Would you mind restating all of the records word for word, skipping the pictures?
** Opening Data under study block **
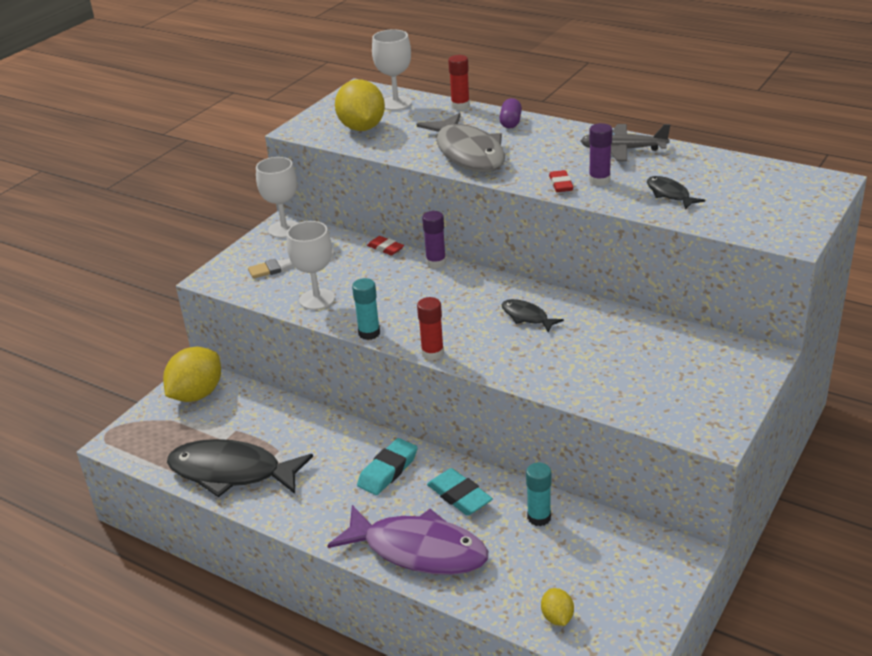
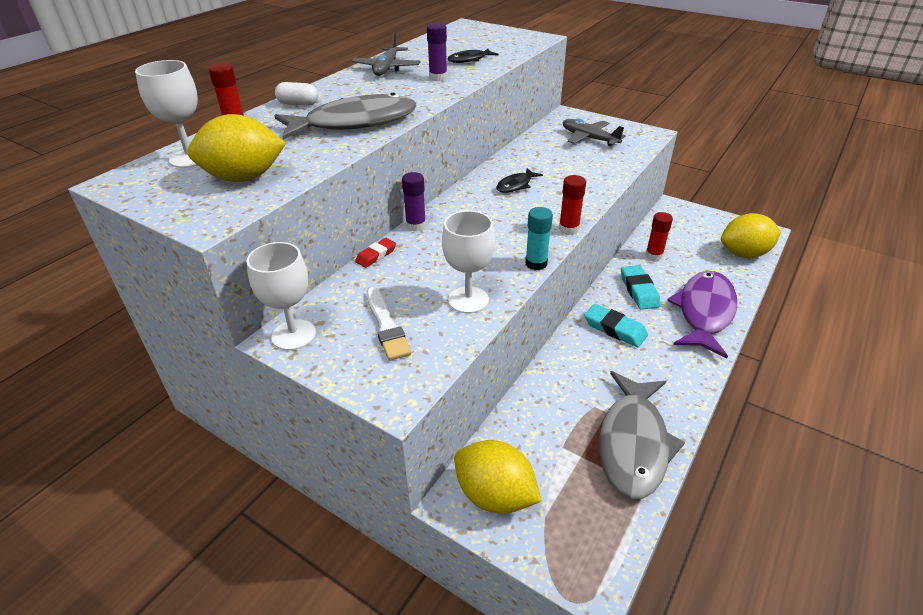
camera: 90 degrees left, 5 degrees up
(231, 472) = (633, 443): black fish -> grey fish
(459, 496) = (639, 290): turquoise eraser -> turquoise eraser turned 60 degrees counterclockwise
(510, 122) = (298, 104): purple capsule -> white capsule
(539, 517) = (653, 255): turquoise glue stick -> red glue stick
(557, 617) = (744, 254): yellow lemon -> yellow lemon, size x2.07
(561, 184) = (439, 90): red eraser -> none
(676, 374) = (589, 138): none -> grey plane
** Closing Data under study block **
» **Result below**
camera: 90 degrees left, 5 degrees up
(231, 472) = (633, 443): black fish -> grey fish
(459, 496) = (639, 290): turquoise eraser -> turquoise eraser turned 60 degrees counterclockwise
(510, 122) = (298, 104): purple capsule -> white capsule
(539, 517) = (653, 255): turquoise glue stick -> red glue stick
(557, 617) = (744, 254): yellow lemon -> yellow lemon, size x2.07
(561, 184) = (439, 90): red eraser -> none
(676, 374) = (589, 138): none -> grey plane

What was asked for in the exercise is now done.